#### WHAT IS NEEDED:
Only the lines from the one containing "camera: 25 degrees left, 5 degrees up" through the final line of the material below should be output, exactly as they stand.

#### SUPPLIED MATERIAL:
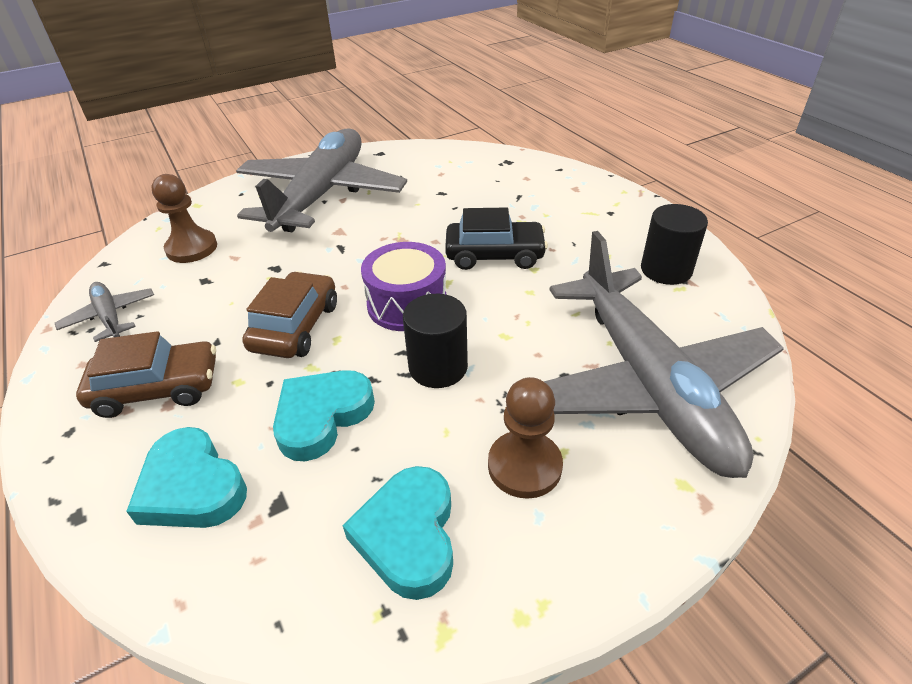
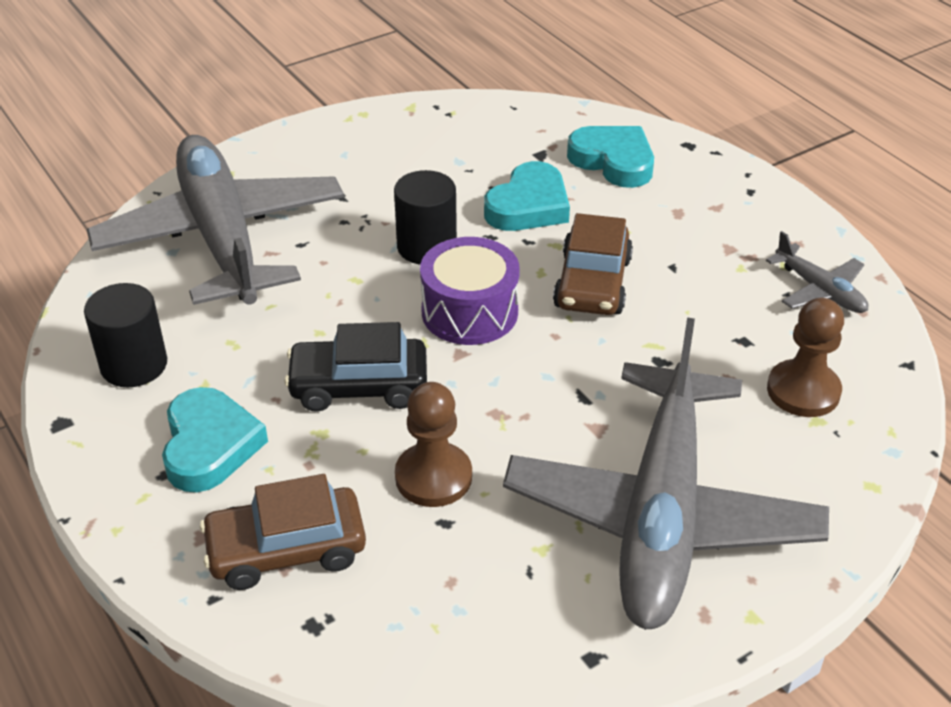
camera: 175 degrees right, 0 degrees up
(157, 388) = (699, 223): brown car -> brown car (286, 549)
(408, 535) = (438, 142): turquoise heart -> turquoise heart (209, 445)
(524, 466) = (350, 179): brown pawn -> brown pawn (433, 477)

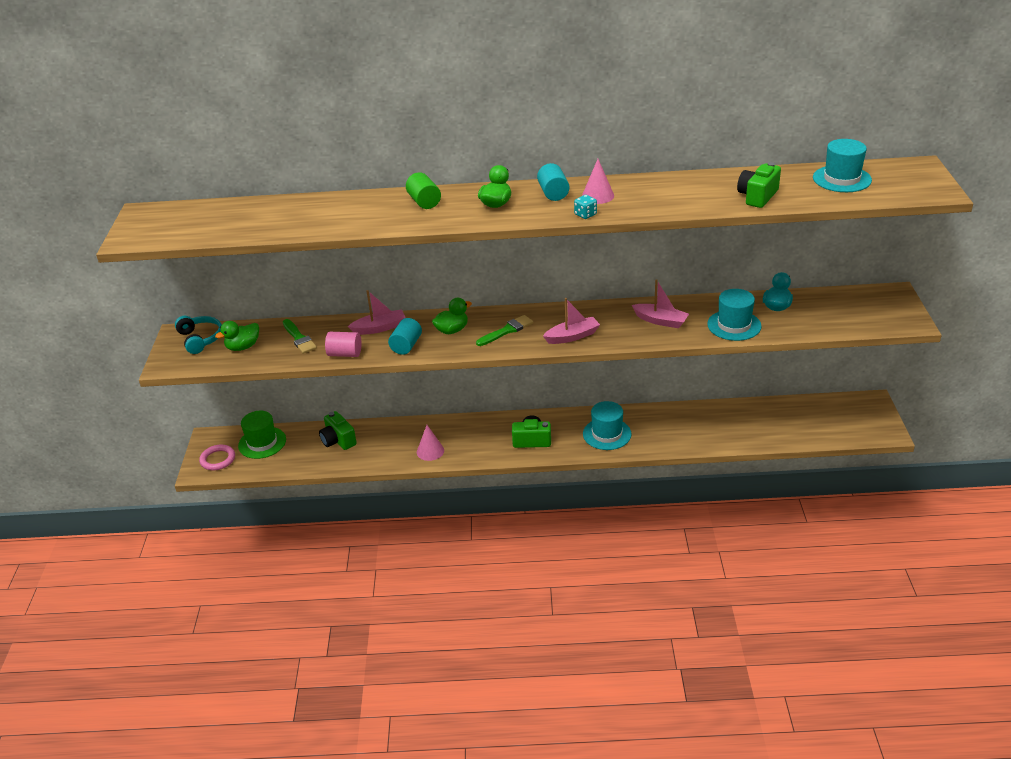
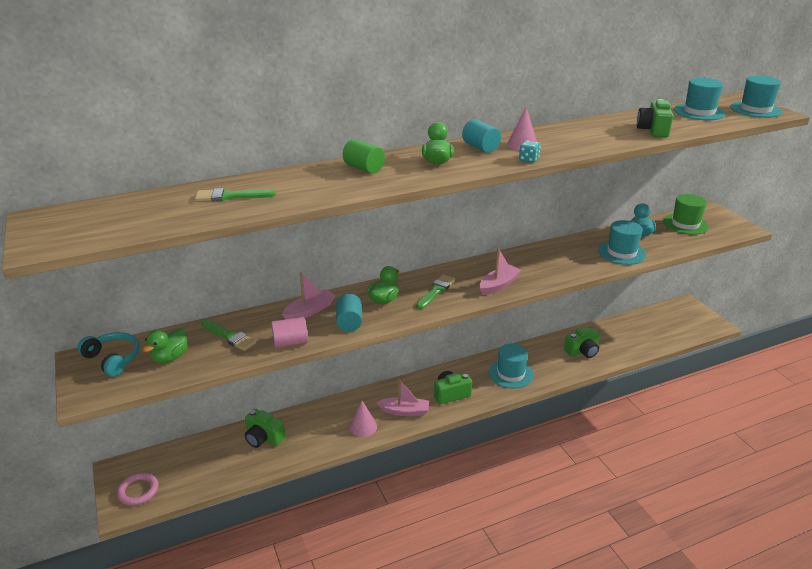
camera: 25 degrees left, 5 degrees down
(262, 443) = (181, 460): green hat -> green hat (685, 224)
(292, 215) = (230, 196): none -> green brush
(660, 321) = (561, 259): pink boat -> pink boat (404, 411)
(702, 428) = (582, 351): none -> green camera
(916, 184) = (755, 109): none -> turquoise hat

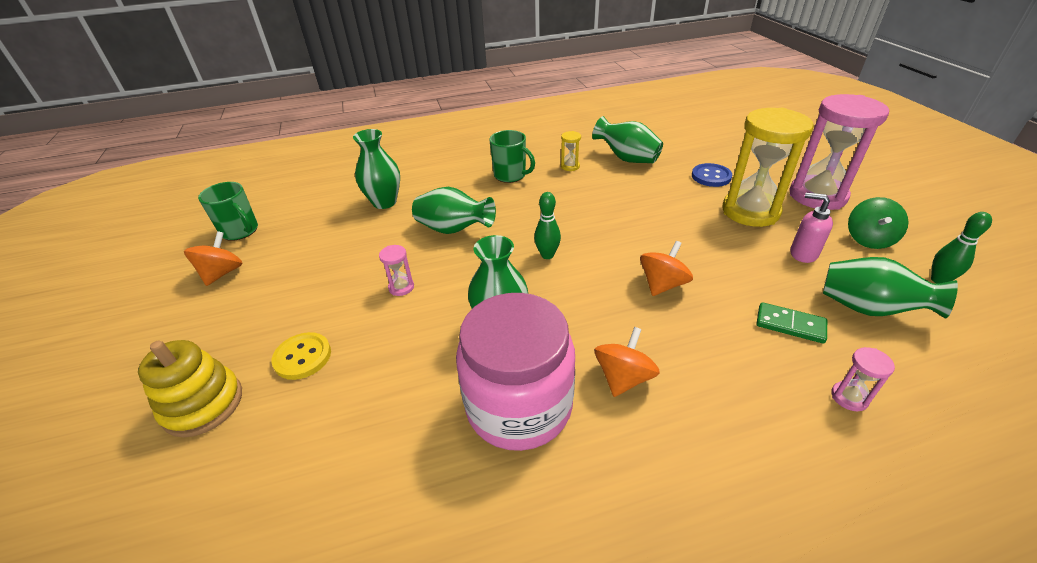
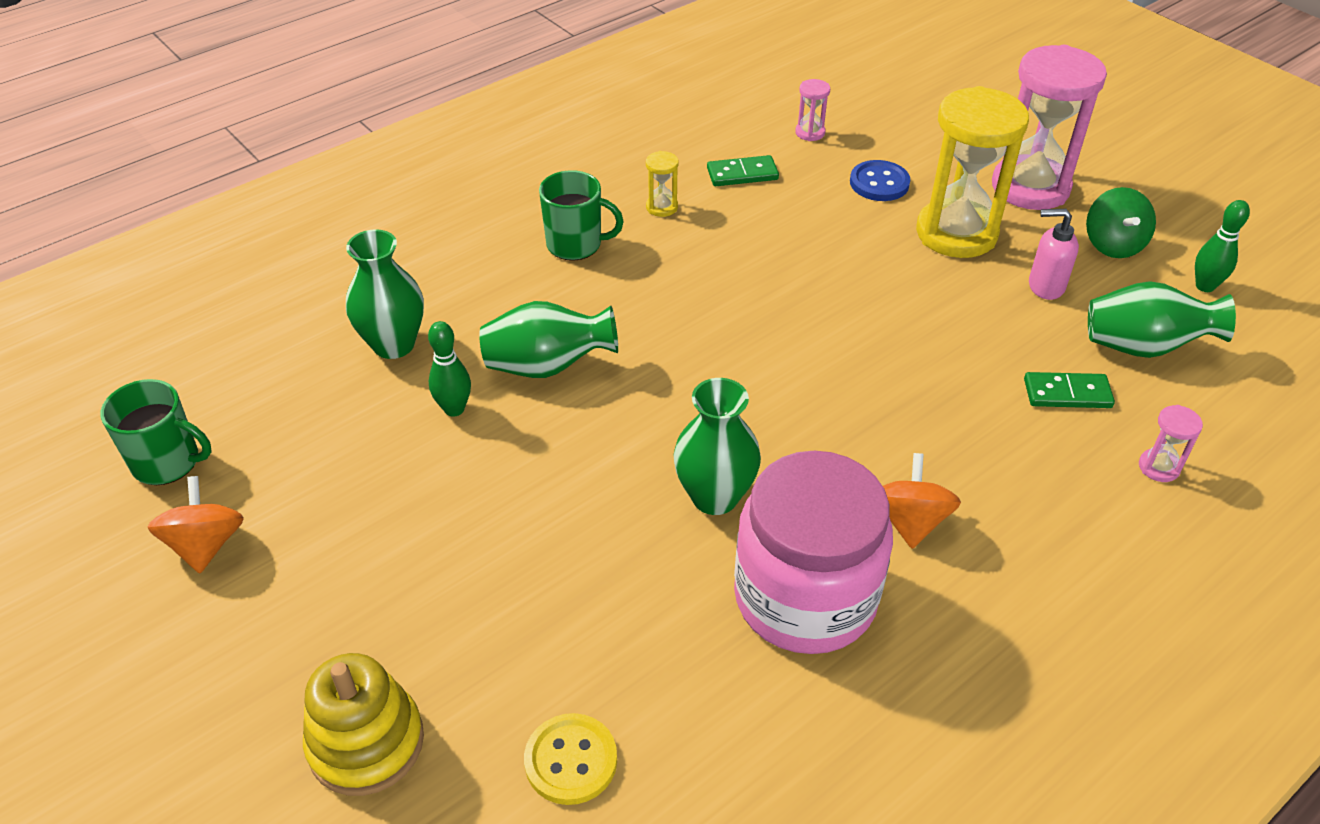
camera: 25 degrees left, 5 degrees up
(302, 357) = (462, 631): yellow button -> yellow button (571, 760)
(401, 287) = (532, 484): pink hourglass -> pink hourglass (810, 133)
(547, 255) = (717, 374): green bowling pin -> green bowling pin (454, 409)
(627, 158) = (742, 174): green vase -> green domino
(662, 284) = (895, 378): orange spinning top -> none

#### EXERCISE OUTPUT:
camera: 25 degrees left, 5 degrees up
(302, 357) = (462, 631): yellow button -> yellow button (571, 760)
(401, 287) = (532, 484): pink hourglass -> pink hourglass (810, 133)
(547, 255) = (717, 374): green bowling pin -> green bowling pin (454, 409)
(627, 158) = (742, 174): green vase -> green domino
(662, 284) = (895, 378): orange spinning top -> none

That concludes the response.